Items from a dataset:
___
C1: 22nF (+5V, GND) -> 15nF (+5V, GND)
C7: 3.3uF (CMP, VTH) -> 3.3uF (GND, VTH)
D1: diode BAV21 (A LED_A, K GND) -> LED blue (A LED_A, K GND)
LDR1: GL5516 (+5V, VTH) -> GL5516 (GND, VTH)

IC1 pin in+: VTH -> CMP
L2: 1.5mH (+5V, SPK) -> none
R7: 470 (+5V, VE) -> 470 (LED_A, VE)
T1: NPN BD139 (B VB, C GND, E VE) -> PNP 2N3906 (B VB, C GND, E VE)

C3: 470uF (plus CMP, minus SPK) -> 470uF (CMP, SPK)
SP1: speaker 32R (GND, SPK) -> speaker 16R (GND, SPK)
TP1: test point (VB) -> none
___
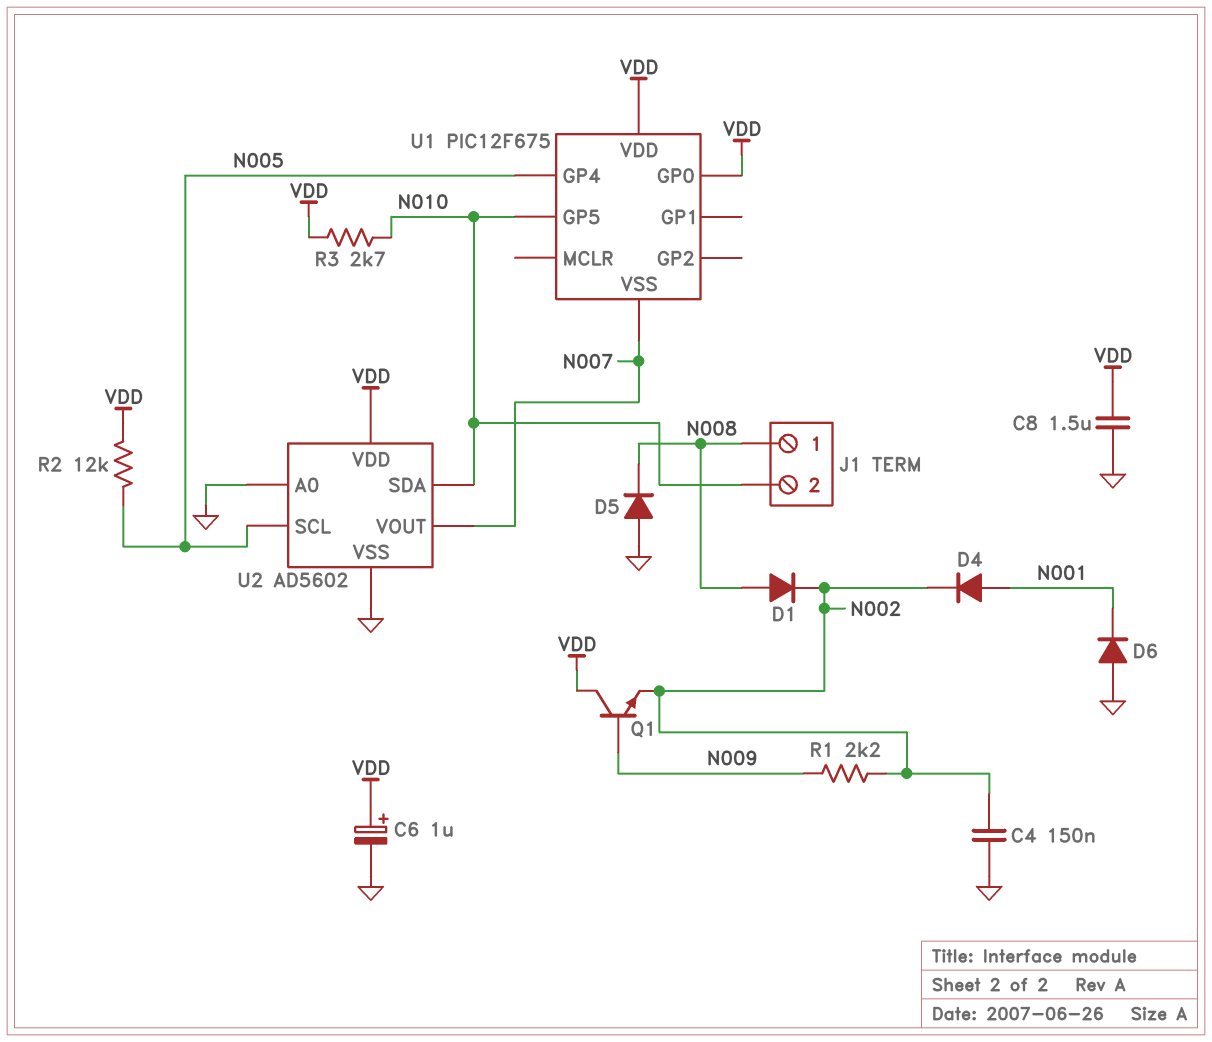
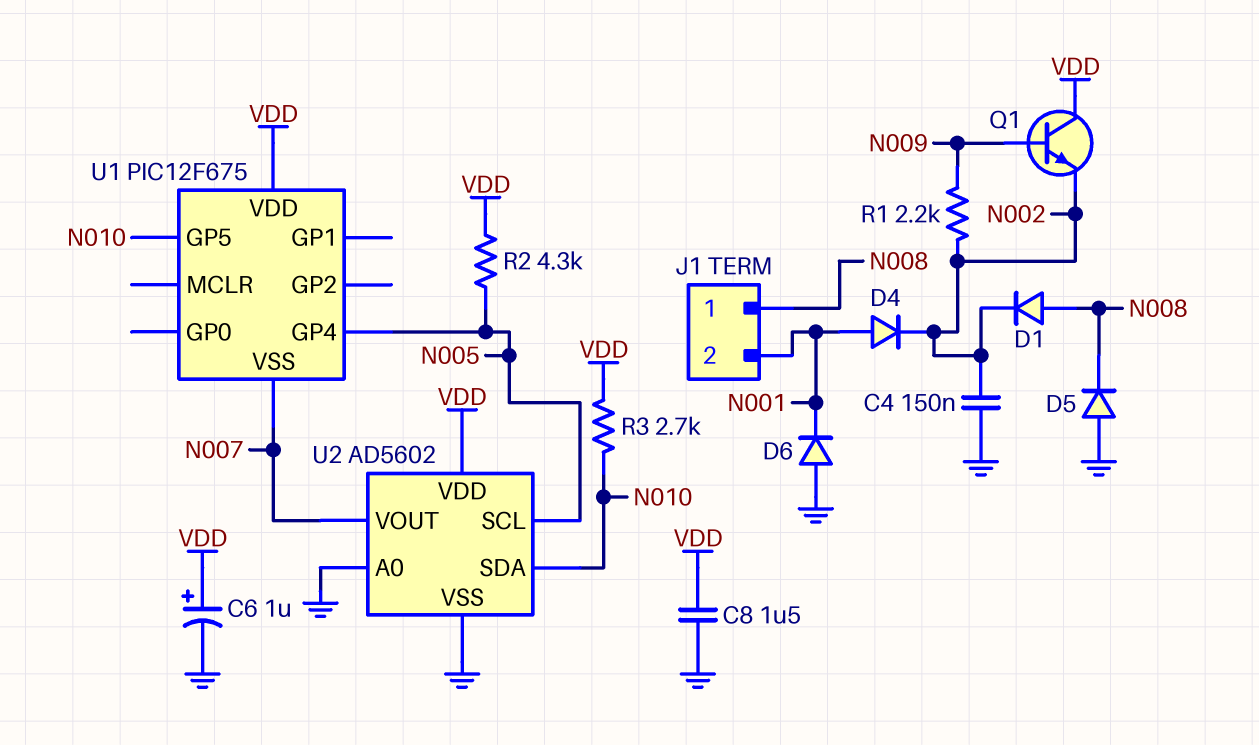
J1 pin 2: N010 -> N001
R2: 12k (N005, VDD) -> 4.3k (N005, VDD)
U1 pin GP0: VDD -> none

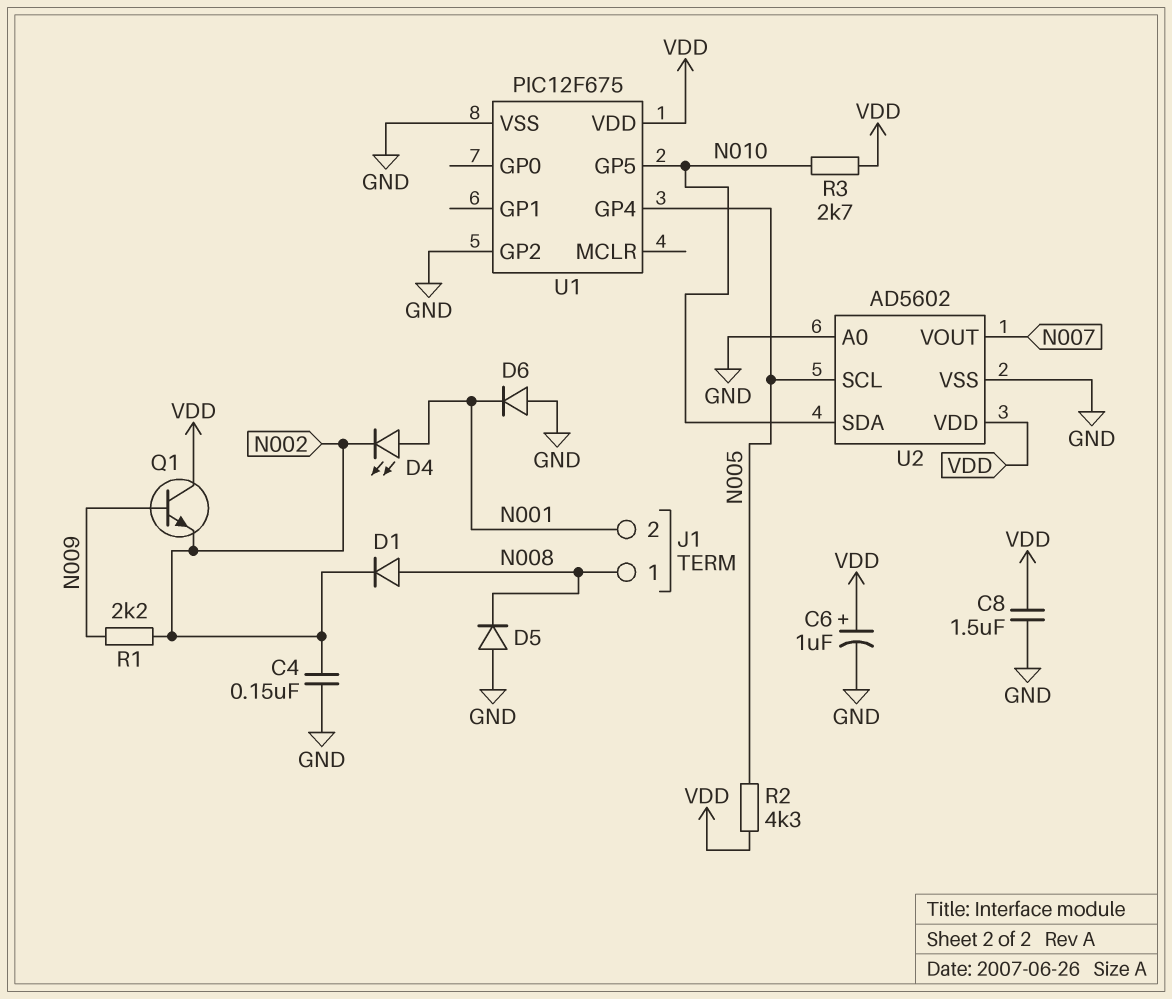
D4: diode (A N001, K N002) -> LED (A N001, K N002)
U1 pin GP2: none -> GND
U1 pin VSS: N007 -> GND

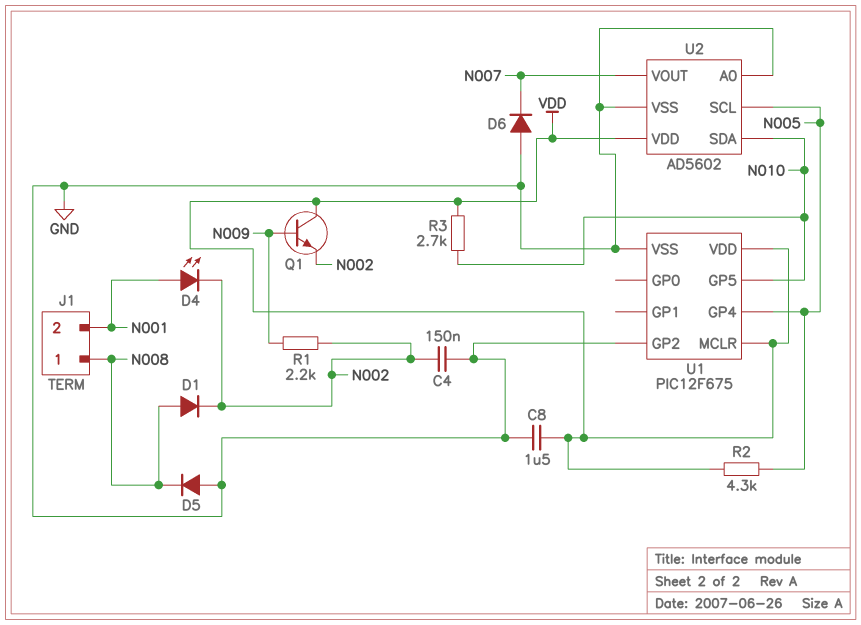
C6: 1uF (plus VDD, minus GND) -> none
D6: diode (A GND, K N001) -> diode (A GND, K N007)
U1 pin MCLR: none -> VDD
___
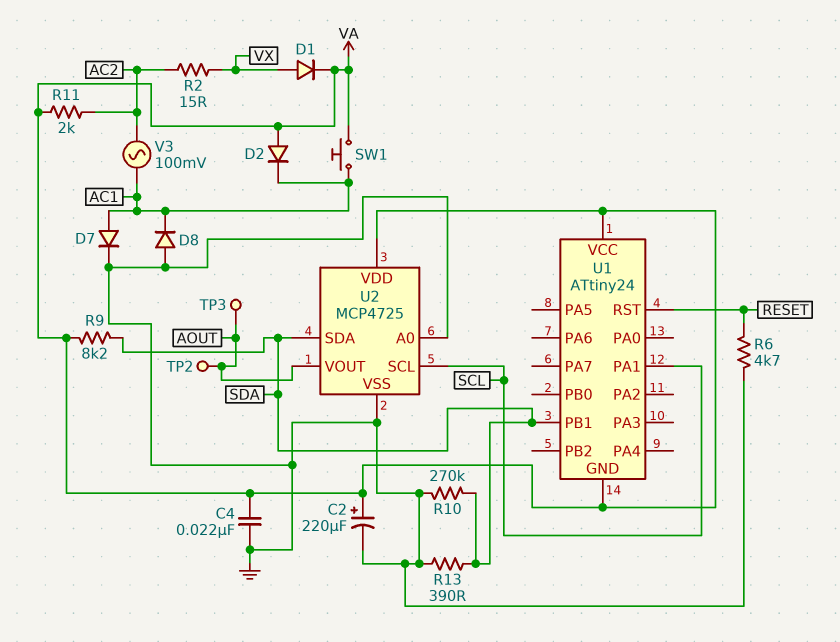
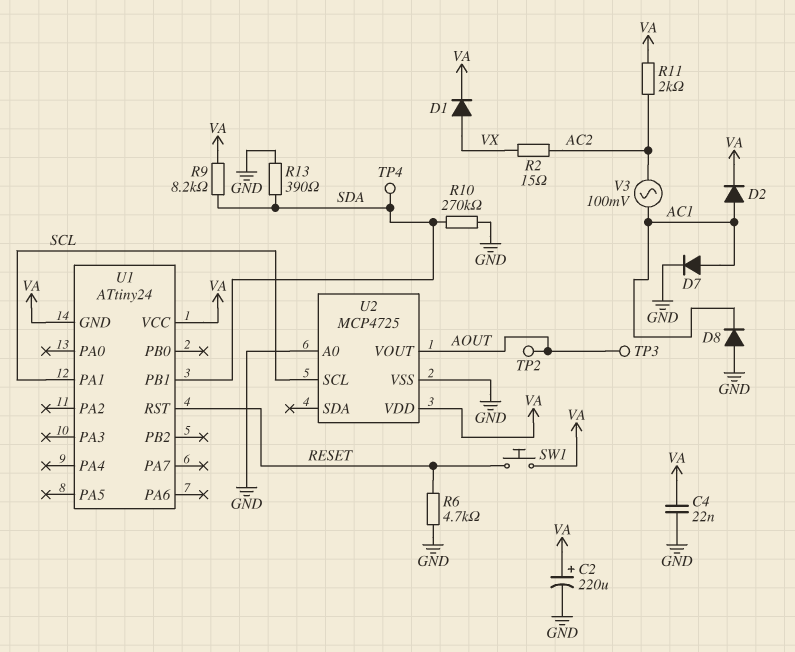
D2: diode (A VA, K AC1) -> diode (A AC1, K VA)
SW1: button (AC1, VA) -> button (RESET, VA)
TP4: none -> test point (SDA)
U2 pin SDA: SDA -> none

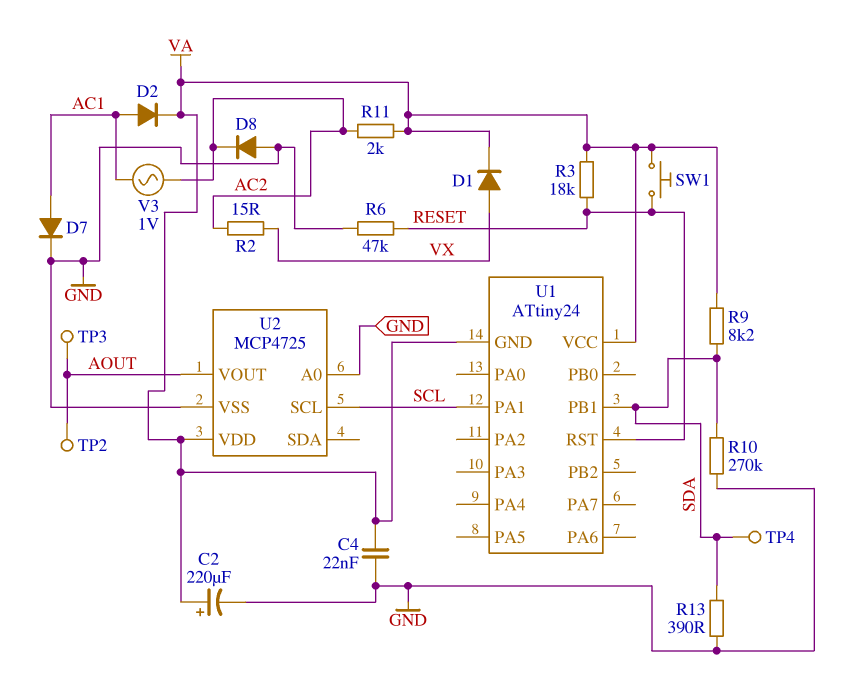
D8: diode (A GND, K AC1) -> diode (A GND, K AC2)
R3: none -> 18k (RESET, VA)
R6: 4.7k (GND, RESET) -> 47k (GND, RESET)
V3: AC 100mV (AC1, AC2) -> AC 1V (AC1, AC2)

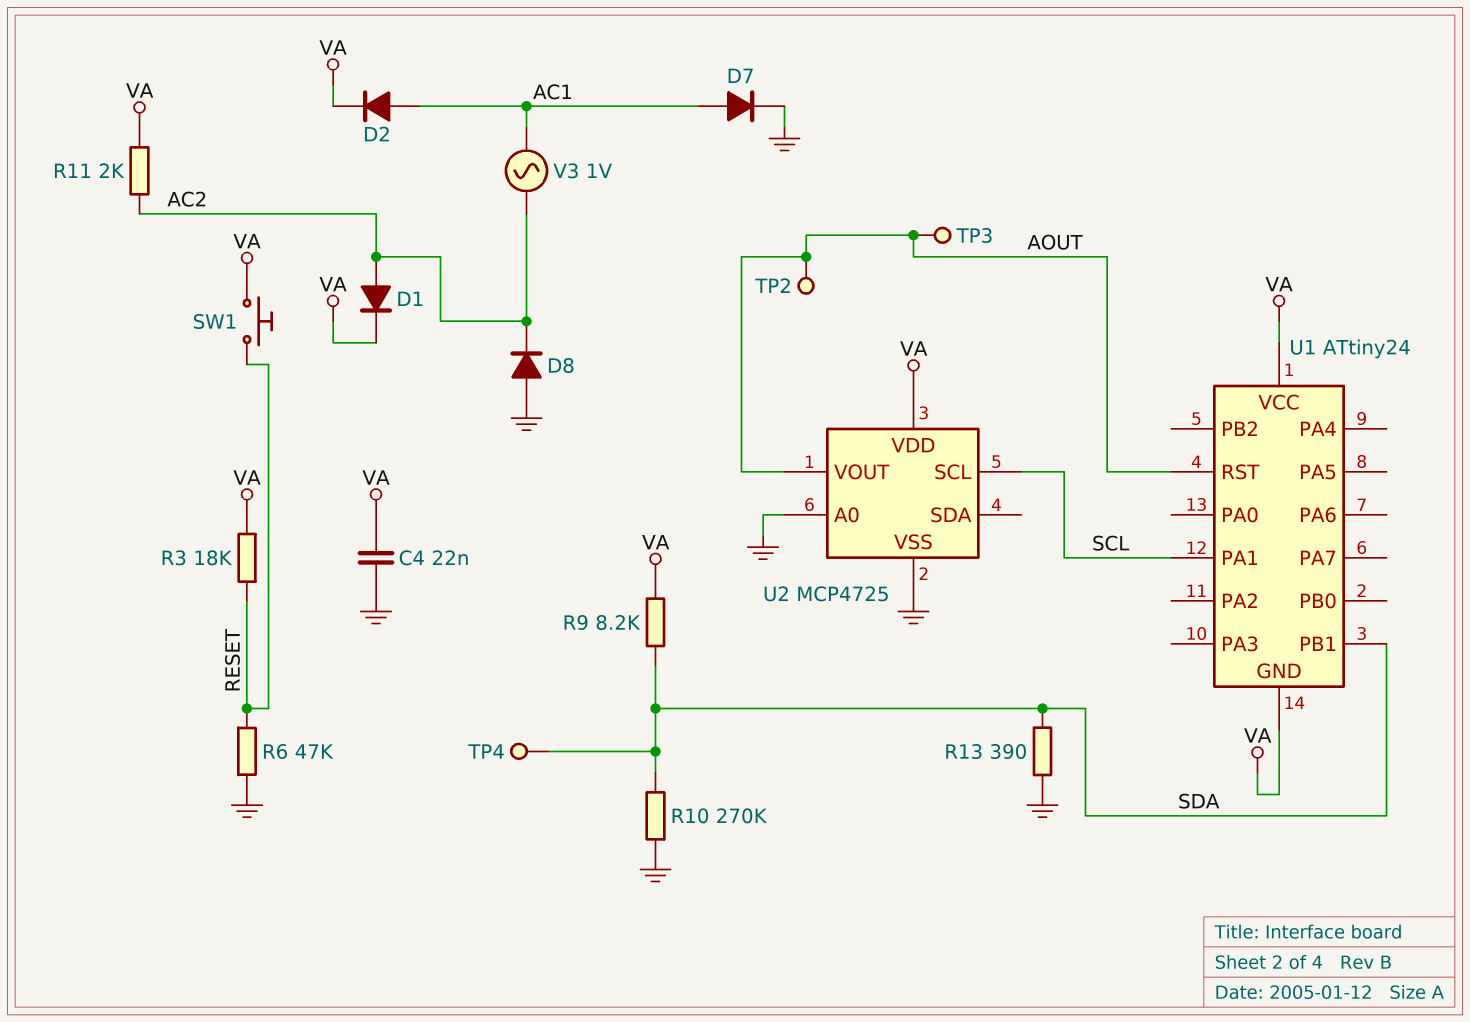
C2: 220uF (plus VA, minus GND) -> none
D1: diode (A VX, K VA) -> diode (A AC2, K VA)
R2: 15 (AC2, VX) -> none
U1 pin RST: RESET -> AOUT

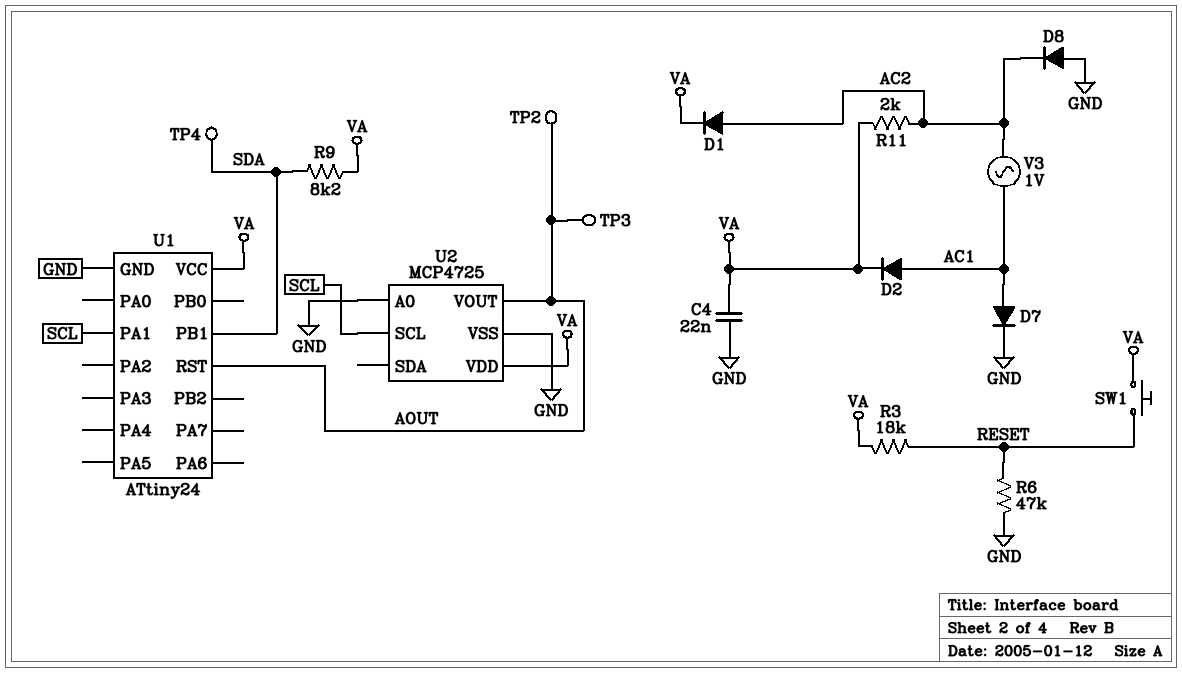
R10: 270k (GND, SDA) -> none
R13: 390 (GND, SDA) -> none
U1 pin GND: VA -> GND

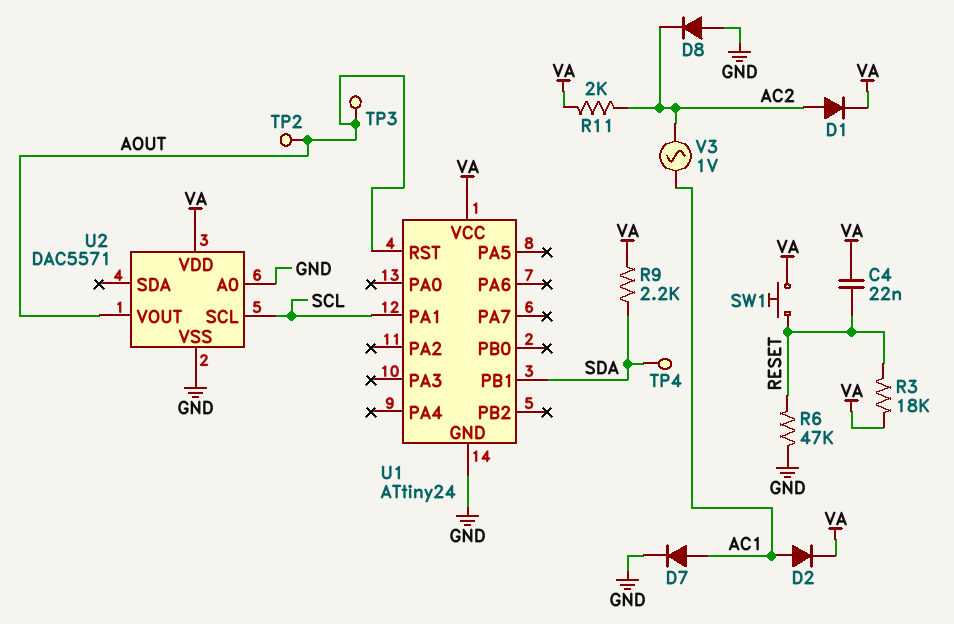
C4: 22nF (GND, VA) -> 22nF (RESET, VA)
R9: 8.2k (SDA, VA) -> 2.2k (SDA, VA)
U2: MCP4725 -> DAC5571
___
Exercise objective: Return every line of the records in which the word "RESET" is found.

Answer for the task:
SW1: button (AC1, VA) -> button (RESET, VA)
R3: none -> 18k (RESET, VA)
R6: 4.7k (GND, RESET) -> 47k (GND, RESET)
U1 pin RST: RESET -> AOUT
C4: 22nF (GND, VA) -> 22nF (RESET, VA)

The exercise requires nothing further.